** START OF WORKING DATA **
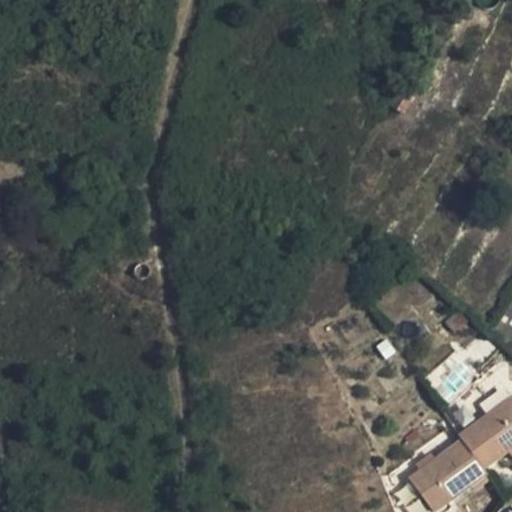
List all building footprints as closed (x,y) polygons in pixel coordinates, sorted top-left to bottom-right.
[(392,106),(404,113),(413,99),(400,91),(392,106)] [(485,419),(511,400),(506,393),(480,412),(485,419)] [(511,399),(511,400),(485,419),(460,437),(463,441),(485,470),(508,453),(511,457),(511,399)] [(463,441),(436,460),(421,471),(410,479),(432,511),(437,511),(450,503),(474,485),(486,476),(488,475),(485,470),(463,441)] [(421,471),(436,460),(432,454),(417,465),(421,471)] [(489,481),(486,476),(474,485),(478,489),(489,481)] [(449,511),(454,509),(450,503),(437,511),(449,511)]
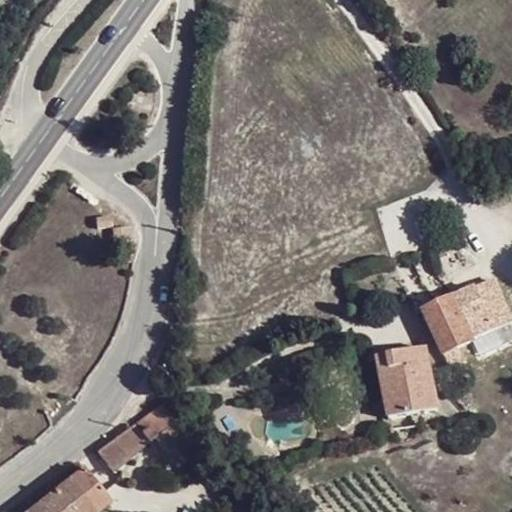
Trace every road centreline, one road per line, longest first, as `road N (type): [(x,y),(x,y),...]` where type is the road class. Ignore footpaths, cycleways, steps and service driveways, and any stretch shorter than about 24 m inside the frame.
road 1 (residential): [(0,487),(76,432),(120,385),(151,315),(160,251)]
road 2 (residential): [(84,0),(51,36),(31,76),(31,115),(47,139)]
road 3 (residential): [(160,251),(177,101)]
road 4 (tertiary): [(127,25),(47,139)]
road 5 (residential): [(81,162),(103,164),(141,150),(168,124),(177,101)]
road 6 (residential): [(81,162),(140,205),(160,251)]
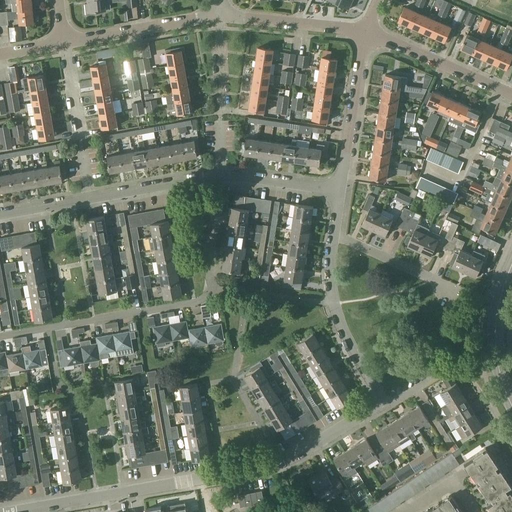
** END OF WORKING DATA **
REQUIREMENT >> Rewrite the lines above as a numbered list, skipping any blank lines. Leave the pictures out of your list.

COMPLETE RESPONSE >>
1. List all building footprints as closed (x,y) polygons in pixel coordinates, sorted top-left to bottom-right.
2. [(392,106),(404,113),(413,99),(400,91),(392,106)] [(485,419),(511,400),(506,393),(480,412),(485,419)] [(511,399),(511,400),(485,419),(460,437),(463,441),(485,470),(508,453),(511,457),(511,399)] [(463,441),(436,460),(421,471),(410,479),(432,511),(437,511),(450,503),(474,485),(486,476),(488,475),(485,470),(463,441)] [(421,471),(436,460),(432,454),(417,465),(421,471)] [(489,481),(486,476),(474,485),(478,489),(489,481)] [(449,511),(454,509),(450,503),(437,511),(449,511)]
3. Trace every road centreline, one road per line, longest first, as `road N (type): [(x,y),(x,y),...]` where type is the road class. Ignore footpaths, cycleways, steps and service driveways, and any stretch shorter than about 24 m inside the frame.
4. road 1 (residential): [(0,487),(76,432),(120,385),(151,315),(160,251)]
5. road 2 (residential): [(84,0),(51,36),(31,76),(31,115),(47,139)]
6. road 3 (residential): [(160,251),(177,101)]
7. road 4 (tertiary): [(127,25),(47,139)]
8. road 5 (residential): [(81,162),(103,164),(141,150),(168,124),(177,101)]
9. road 6 (residential): [(81,162),(140,205),(160,251)]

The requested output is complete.